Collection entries

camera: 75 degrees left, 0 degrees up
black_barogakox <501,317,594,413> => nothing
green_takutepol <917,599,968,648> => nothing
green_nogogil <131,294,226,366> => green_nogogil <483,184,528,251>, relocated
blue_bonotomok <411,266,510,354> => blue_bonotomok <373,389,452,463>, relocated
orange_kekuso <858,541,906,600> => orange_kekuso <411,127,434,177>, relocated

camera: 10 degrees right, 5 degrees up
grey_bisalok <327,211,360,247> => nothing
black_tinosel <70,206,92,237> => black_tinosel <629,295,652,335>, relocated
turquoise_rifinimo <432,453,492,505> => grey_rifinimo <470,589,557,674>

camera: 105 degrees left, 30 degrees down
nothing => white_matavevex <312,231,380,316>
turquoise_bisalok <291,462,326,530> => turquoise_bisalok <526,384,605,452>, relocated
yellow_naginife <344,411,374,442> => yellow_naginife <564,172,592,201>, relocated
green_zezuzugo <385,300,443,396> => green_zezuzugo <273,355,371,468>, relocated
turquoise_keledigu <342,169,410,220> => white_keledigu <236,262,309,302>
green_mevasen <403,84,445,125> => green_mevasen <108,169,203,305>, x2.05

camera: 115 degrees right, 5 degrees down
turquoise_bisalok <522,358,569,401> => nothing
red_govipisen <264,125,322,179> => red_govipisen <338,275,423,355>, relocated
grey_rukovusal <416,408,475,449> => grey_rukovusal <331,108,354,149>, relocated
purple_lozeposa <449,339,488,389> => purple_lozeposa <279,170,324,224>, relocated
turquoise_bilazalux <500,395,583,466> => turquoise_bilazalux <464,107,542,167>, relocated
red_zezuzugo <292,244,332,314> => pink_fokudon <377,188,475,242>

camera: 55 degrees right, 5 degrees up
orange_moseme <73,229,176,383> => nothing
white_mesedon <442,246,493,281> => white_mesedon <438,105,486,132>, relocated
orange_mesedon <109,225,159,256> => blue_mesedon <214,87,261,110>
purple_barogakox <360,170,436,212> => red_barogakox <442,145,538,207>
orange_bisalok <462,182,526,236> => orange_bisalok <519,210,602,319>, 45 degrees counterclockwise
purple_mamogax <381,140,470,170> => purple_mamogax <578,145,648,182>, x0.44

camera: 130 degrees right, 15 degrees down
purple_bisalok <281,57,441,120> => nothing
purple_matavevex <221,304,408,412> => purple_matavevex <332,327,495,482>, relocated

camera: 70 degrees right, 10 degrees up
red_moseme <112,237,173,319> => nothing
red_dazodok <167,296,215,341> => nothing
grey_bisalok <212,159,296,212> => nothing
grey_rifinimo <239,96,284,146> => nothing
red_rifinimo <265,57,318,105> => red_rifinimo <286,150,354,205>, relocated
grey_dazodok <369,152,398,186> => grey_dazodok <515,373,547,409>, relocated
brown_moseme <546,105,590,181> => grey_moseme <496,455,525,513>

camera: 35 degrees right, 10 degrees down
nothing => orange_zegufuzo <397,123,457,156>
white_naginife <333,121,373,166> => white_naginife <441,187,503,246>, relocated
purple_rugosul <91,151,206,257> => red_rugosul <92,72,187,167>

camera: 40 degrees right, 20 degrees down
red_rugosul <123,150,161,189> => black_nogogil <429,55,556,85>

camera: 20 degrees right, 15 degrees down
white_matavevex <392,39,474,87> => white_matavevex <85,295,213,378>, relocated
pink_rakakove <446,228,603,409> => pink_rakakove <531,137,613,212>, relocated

→ Work to complete:
Every record listed above needs to be written out again exactly.

→ Solution:
camera: 75 degrees left, 0 degrees up
black_barogakox <501,317,594,413> => nothing
green_takutepol <917,599,968,648> => nothing
green_nogogil <131,294,226,366> => green_nogogil <483,184,528,251>, relocated
blue_bonotomok <411,266,510,354> => blue_bonotomok <373,389,452,463>, relocated
orange_kekuso <858,541,906,600> => orange_kekuso <411,127,434,177>, relocated

camera: 10 degrees right, 5 degrees up
grey_bisalok <327,211,360,247> => nothing
black_tinosel <70,206,92,237> => black_tinosel <629,295,652,335>, relocated
turquoise_rifinimo <432,453,492,505> => grey_rifinimo <470,589,557,674>

camera: 105 degrees left, 30 degrees down
nothing => white_matavevex <312,231,380,316>
turquoise_bisalok <291,462,326,530> => turquoise_bisalok <526,384,605,452>, relocated
yellow_naginife <344,411,374,442> => yellow_naginife <564,172,592,201>, relocated
green_zezuzugo <385,300,443,396> => green_zezuzugo <273,355,371,468>, relocated
turquoise_keledigu <342,169,410,220> => white_keledigu <236,262,309,302>
green_mevasen <403,84,445,125> => green_mevasen <108,169,203,305>, x2.05

camera: 115 degrees right, 5 degrees down
turquoise_bisalok <522,358,569,401> => nothing
red_govipisen <264,125,322,179> => red_govipisen <338,275,423,355>, relocated
grey_rukovusal <416,408,475,449> => grey_rukovusal <331,108,354,149>, relocated
purple_lozeposa <449,339,488,389> => purple_lozeposa <279,170,324,224>, relocated
turquoise_bilazalux <500,395,583,466> => turquoise_bilazalux <464,107,542,167>, relocated
red_zezuzugo <292,244,332,314> => pink_fokudon <377,188,475,242>

camera: 55 degrees right, 5 degrees up
orange_moseme <73,229,176,383> => nothing
white_mesedon <442,246,493,281> => white_mesedon <438,105,486,132>, relocated
orange_mesedon <109,225,159,256> => blue_mesedon <214,87,261,110>
purple_barogakox <360,170,436,212> => red_barogakox <442,145,538,207>
orange_bisalok <462,182,526,236> => orange_bisalok <519,210,602,319>, 45 degrees counterclockwise
purple_mamogax <381,140,470,170> => purple_mamogax <578,145,648,182>, x0.44

camera: 130 degrees right, 15 degrees down
purple_bisalok <281,57,441,120> => nothing
purple_matavevex <221,304,408,412> => purple_matavevex <332,327,495,482>, relocated

camera: 70 degrees right, 10 degrees up
red_moseme <112,237,173,319> => nothing
red_dazodok <167,296,215,341> => nothing
grey_bisalok <212,159,296,212> => nothing
grey_rifinimo <239,96,284,146> => nothing
red_rifinimo <265,57,318,105> => red_rifinimo <286,150,354,205>, relocated
grey_dazodok <369,152,398,186> => grey_dazodok <515,373,547,409>, relocated
brown_moseme <546,105,590,181> => grey_moseme <496,455,525,513>

camera: 35 degrees right, 10 degrees down
nothing => orange_zegufuzo <397,123,457,156>
white_naginife <333,121,373,166> => white_naginife <441,187,503,246>, relocated
purple_rugosul <91,151,206,257> => red_rugosul <92,72,187,167>

camera: 40 degrees right, 20 degrees down
red_rugosul <123,150,161,189> => black_nogogil <429,55,556,85>

camera: 20 degrees right, 15 degrees down
white_matavevex <392,39,474,87> => white_matavevex <85,295,213,378>, relocated
pink_rakakove <446,228,603,409> => pink_rakakove <531,137,613,212>, relocated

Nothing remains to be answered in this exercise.